EXERCISE>
Word for word, restate the lines of the data from the first through the one containing "(636, 490) = (721, 689): green", and nothing else.

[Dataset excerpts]
*** Begin section ***
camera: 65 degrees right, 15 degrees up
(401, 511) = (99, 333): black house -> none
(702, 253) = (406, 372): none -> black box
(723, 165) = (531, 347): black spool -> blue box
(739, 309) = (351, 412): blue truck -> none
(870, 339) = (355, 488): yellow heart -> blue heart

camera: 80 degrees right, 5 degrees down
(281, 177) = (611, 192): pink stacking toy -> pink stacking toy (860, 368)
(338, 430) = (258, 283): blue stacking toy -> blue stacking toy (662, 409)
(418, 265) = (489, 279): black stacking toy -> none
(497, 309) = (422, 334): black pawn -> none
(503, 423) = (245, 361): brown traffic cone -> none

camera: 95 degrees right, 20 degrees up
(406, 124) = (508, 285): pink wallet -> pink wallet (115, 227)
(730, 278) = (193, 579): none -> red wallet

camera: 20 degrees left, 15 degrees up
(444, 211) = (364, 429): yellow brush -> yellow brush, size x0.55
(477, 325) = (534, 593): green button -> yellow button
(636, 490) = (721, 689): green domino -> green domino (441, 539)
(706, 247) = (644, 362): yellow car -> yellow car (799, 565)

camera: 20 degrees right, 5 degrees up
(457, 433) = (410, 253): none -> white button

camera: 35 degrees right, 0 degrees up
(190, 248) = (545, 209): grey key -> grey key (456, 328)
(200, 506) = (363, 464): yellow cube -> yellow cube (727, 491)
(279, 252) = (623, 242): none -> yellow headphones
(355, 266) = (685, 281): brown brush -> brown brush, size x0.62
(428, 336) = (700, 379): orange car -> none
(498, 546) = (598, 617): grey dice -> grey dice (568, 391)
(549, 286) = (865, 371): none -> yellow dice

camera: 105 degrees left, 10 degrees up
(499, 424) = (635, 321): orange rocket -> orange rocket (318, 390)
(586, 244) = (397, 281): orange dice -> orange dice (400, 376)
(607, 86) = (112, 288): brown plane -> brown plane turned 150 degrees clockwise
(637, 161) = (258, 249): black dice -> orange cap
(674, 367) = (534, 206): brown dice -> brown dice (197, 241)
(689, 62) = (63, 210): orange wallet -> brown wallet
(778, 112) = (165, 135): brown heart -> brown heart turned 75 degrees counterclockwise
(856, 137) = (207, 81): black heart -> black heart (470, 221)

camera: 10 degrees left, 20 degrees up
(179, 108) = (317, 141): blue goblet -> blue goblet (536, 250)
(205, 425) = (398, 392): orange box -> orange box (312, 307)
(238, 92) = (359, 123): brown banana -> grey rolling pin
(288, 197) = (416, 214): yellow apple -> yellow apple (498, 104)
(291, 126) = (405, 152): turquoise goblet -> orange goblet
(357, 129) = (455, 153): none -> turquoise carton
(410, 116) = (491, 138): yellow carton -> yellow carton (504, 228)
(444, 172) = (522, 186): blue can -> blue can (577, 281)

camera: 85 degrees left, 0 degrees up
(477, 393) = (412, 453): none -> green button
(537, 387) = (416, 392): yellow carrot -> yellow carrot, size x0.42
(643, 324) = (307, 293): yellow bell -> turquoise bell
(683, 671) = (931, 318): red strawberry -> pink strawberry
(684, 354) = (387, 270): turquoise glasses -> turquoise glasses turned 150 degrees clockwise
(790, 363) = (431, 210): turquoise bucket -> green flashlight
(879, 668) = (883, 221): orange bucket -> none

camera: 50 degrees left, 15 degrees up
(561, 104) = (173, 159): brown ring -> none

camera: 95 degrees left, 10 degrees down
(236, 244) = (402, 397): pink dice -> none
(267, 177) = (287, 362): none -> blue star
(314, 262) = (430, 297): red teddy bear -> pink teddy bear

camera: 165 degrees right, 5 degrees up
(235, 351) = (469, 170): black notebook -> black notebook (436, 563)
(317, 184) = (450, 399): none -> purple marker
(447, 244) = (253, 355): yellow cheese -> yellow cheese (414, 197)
*** End section ***
SOLUTION TO THIS PROBLEM>
camera: 65 degrees right, 15 degrees up
(401, 511) = (99, 333): black house -> none
(702, 253) = (406, 372): none -> black box
(723, 165) = (531, 347): black spool -> blue box
(739, 309) = (351, 412): blue truck -> none
(870, 339) = (355, 488): yellow heart -> blue heart

camera: 80 degrees right, 5 degrees down
(281, 177) = (611, 192): pink stacking toy -> pink stacking toy (860, 368)
(338, 430) = (258, 283): blue stacking toy -> blue stacking toy (662, 409)
(418, 265) = (489, 279): black stacking toy -> none
(497, 309) = (422, 334): black pawn -> none
(503, 423) = (245, 361): brown traffic cone -> none

camera: 95 degrees right, 20 degrees up
(406, 124) = (508, 285): pink wallet -> pink wallet (115, 227)
(730, 278) = (193, 579): none -> red wallet

camera: 20 degrees left, 15 degrees up
(444, 211) = (364, 429): yellow brush -> yellow brush, size x0.55
(477, 325) = (534, 593): green button -> yellow button
(636, 490) = (721, 689): green domino -> green domino (441, 539)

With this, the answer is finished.